* _Dataset content_
◆ ◆ ◆ ◆ ◆

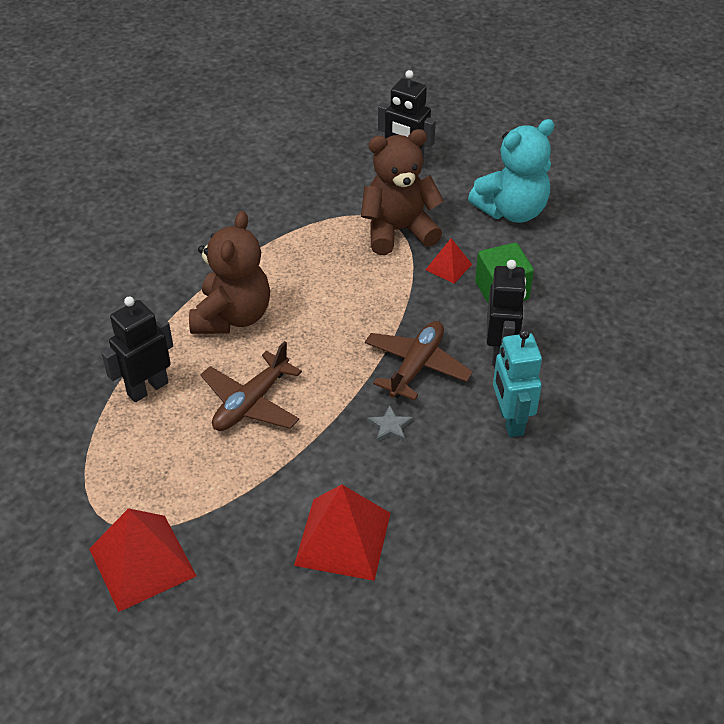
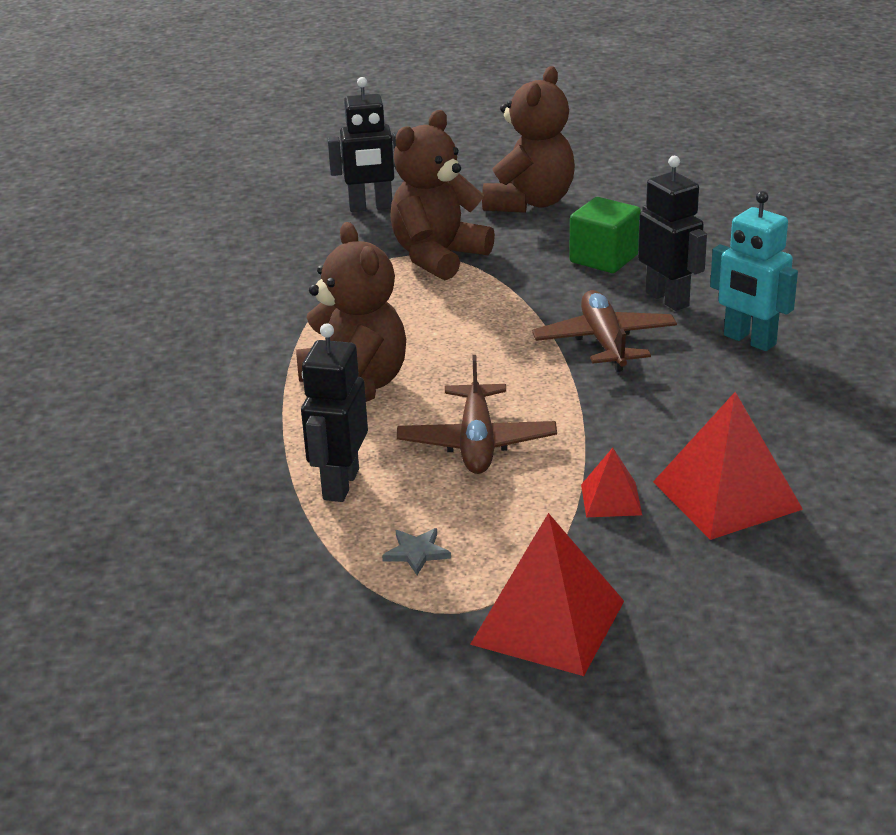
camera: 35 degrees left, 15 degrees down
(390, 426) = (645, 394): grey star -> grey star (416, 553)
(448, 267) = (528, 262): red pyramid -> red pyramid (611, 499)
(512, 211) = (530, 203): turquoise teddy bear -> brown teddy bear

◆ ◆ ◆ ◆ ◆

* _Task_
Exactly reproduce the lines of the data above that run from the line containing "(448, 267) = (528, 262): red" through the final one.

* _Exercise result_
(448, 267) = (528, 262): red pyramid -> red pyramid (611, 499)
(512, 211) = (530, 203): turquoise teddy bear -> brown teddy bear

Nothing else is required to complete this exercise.